Stored items from a collection:
= = =

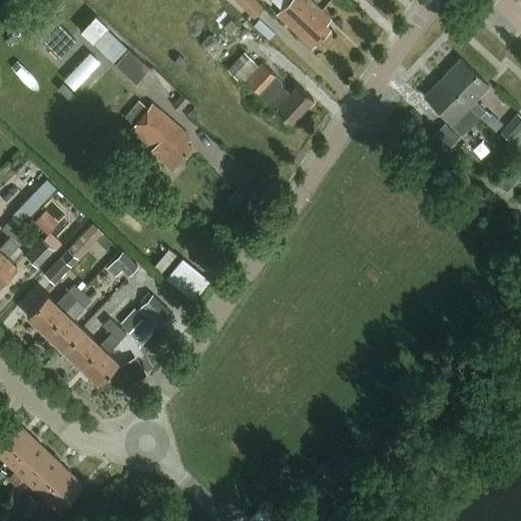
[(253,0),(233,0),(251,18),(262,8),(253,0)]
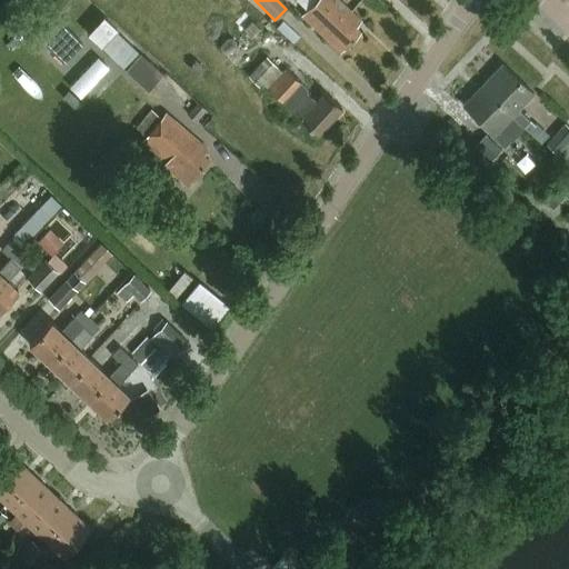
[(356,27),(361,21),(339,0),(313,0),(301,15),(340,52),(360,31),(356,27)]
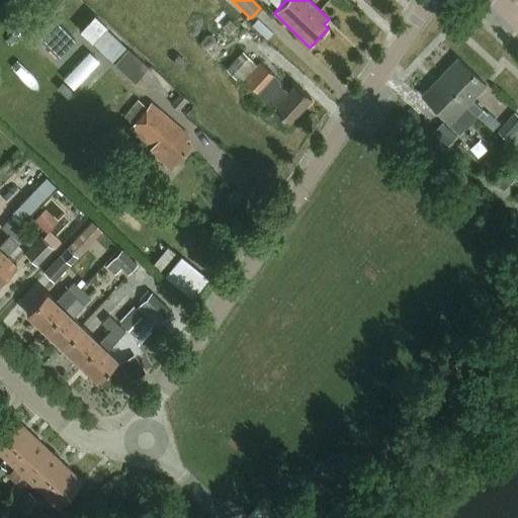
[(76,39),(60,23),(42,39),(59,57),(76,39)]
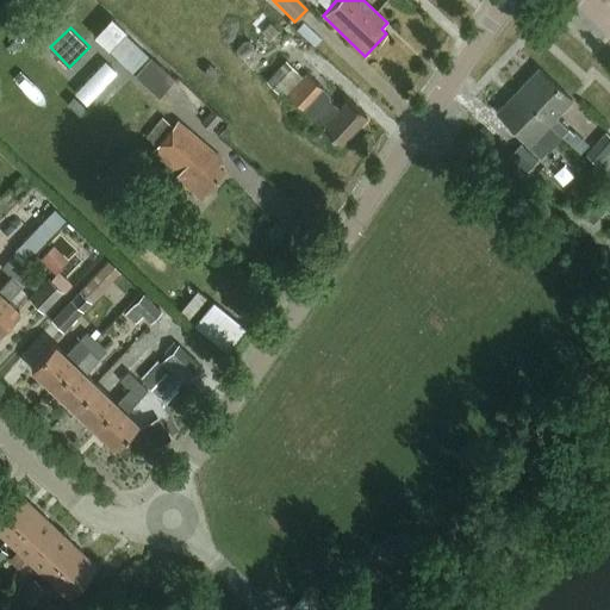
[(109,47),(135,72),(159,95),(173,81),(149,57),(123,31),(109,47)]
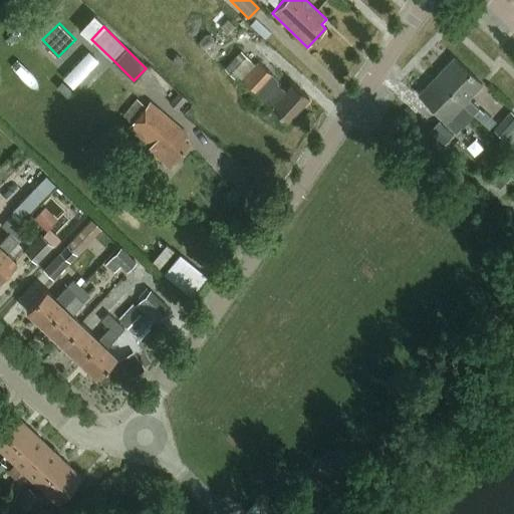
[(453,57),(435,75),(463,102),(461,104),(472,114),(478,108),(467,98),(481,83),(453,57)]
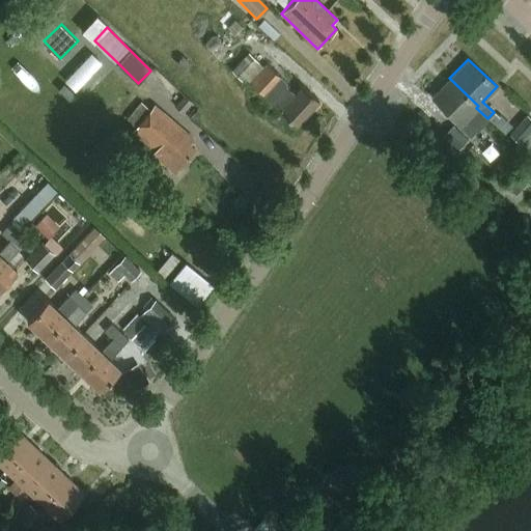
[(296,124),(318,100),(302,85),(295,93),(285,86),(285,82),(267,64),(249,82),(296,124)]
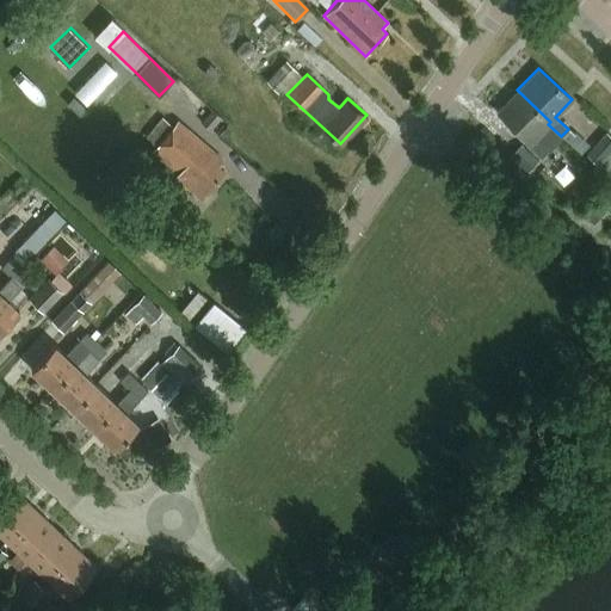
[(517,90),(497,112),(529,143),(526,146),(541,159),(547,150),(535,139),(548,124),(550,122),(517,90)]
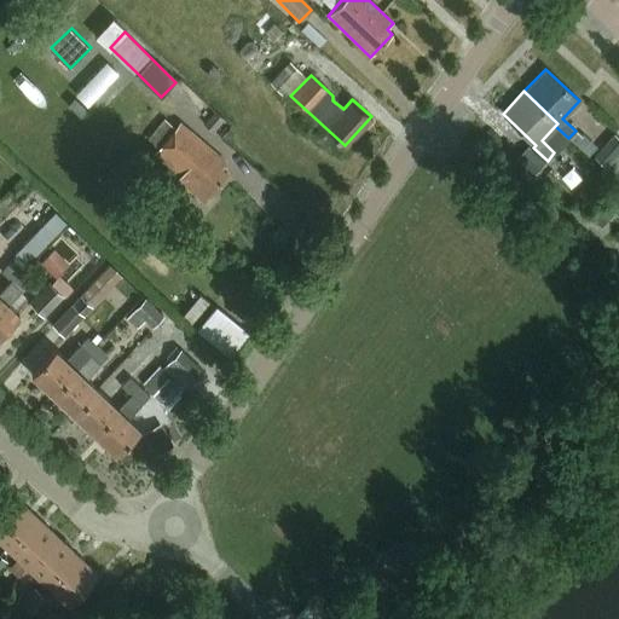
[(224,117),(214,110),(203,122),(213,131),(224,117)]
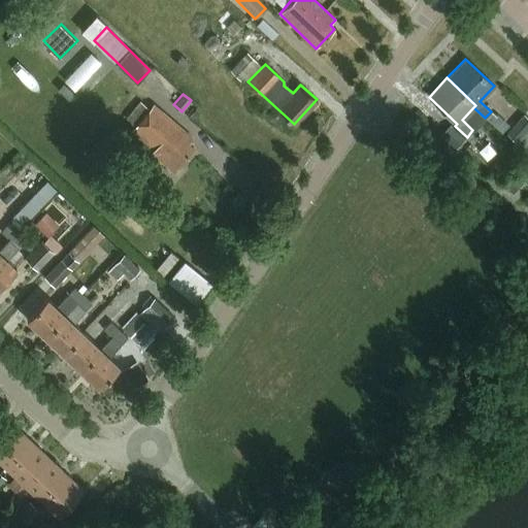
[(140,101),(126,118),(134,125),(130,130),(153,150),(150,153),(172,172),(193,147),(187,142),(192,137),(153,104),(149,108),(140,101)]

= = =

• [Exercise requirements]:
Although the records contain pictures, the copy should hold only their text, reproduced exactly.

• [Response for this exercise]:
[(253,0),(233,0),(251,18),(262,8),(253,0)]
[(356,27),(361,21),(339,0),(313,0),(301,15),(340,52),(360,31),(356,27)]
[(76,39),(60,23),(42,39),(59,57),(76,39)]
[(109,47),(135,72),(159,95),(173,81),(149,57),(123,31),(109,47)]
[(453,57),(435,75),(463,102),(461,104),(472,114),(478,108),(467,98),(481,83),(453,57)]
[(296,124),(318,100),(302,85),(295,93),(285,86),(285,82),(267,64),(249,82),(296,124)]
[(517,90),(497,112),(529,143),(526,146),(541,159),(547,150),(535,139),(548,124),(550,122),(517,90)]
[(224,117),(214,110),(203,122),(213,131),(224,117)]
[(140,101),(126,118),(134,125),(130,130),(153,150),(150,153),(172,172),(193,147),(187,142),(192,137),(153,104),(149,108),(140,101)]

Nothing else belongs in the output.